(Stored records)
□ □ □ □

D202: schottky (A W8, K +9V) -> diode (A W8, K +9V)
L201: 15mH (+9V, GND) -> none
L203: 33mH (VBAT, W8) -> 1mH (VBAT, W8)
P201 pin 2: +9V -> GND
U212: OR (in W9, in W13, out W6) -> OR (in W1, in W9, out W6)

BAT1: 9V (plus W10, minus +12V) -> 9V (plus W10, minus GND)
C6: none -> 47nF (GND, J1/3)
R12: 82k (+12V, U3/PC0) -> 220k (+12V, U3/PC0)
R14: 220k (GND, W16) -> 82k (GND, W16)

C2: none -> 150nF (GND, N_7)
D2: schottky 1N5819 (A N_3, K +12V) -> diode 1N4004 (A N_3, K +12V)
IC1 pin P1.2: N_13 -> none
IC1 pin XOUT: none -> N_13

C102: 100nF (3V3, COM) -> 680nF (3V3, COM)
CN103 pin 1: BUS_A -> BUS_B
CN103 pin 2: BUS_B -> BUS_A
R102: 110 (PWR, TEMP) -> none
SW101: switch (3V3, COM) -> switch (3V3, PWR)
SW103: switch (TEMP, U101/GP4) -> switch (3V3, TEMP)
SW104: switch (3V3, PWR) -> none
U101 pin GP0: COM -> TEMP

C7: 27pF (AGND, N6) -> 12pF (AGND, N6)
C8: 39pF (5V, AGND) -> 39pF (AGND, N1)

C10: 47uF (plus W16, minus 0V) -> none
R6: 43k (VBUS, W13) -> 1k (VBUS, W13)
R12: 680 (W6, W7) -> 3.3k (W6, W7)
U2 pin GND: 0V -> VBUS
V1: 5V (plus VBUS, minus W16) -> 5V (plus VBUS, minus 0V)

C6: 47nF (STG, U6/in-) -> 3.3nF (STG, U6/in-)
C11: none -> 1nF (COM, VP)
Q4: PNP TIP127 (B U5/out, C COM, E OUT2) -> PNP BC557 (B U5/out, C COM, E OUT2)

□ □ □ □

» Description of the task: All lines from the line containing "P201 pin 2: +9V -> GND" through the last line of the data are to be repeated exactly; no other line belongs in the answer.

» Answer for this exercise:
P201 pin 2: +9V -> GND
U212: OR (in W9, in W13, out W6) -> OR (in W1, in W9, out W6)

BAT1: 9V (plus W10, minus +12V) -> 9V (plus W10, minus GND)
C6: none -> 47nF (GND, J1/3)
R12: 82k (+12V, U3/PC0) -> 220k (+12V, U3/PC0)
R14: 220k (GND, W16) -> 82k (GND, W16)

C2: none -> 150nF (GND, N_7)
D2: schottky 1N5819 (A N_3, K +12V) -> diode 1N4004 (A N_3, K +12V)
IC1 pin P1.2: N_13 -> none
IC1 pin XOUT: none -> N_13

C102: 100nF (3V3, COM) -> 680nF (3V3, COM)
CN103 pin 1: BUS_A -> BUS_B
CN103 pin 2: BUS_B -> BUS_A
R102: 110 (PWR, TEMP) -> none
SW101: switch (3V3, COM) -> switch (3V3, PWR)
SW103: switch (TEMP, U101/GP4) -> switch (3V3, TEMP)
SW104: switch (3V3, PWR) -> none
U101 pin GP0: COM -> TEMP

C7: 27pF (AGND, N6) -> 12pF (AGND, N6)
C8: 39pF (5V, AGND) -> 39pF (AGND, N1)

C10: 47uF (plus W16, minus 0V) -> none
R6: 43k (VBUS, W13) -> 1k (VBUS, W13)
R12: 680 (W6, W7) -> 3.3k (W6, W7)
U2 pin GND: 0V -> VBUS
V1: 5V (plus VBUS, minus W16) -> 5V (plus VBUS, minus 0V)

C6: 47nF (STG, U6/in-) -> 3.3nF (STG, U6/in-)
C11: none -> 1nF (COM, VP)
Q4: PNP TIP127 (B U5/out, C COM, E OUT2) -> PNP BC557 (B U5/out, C COM, E OUT2)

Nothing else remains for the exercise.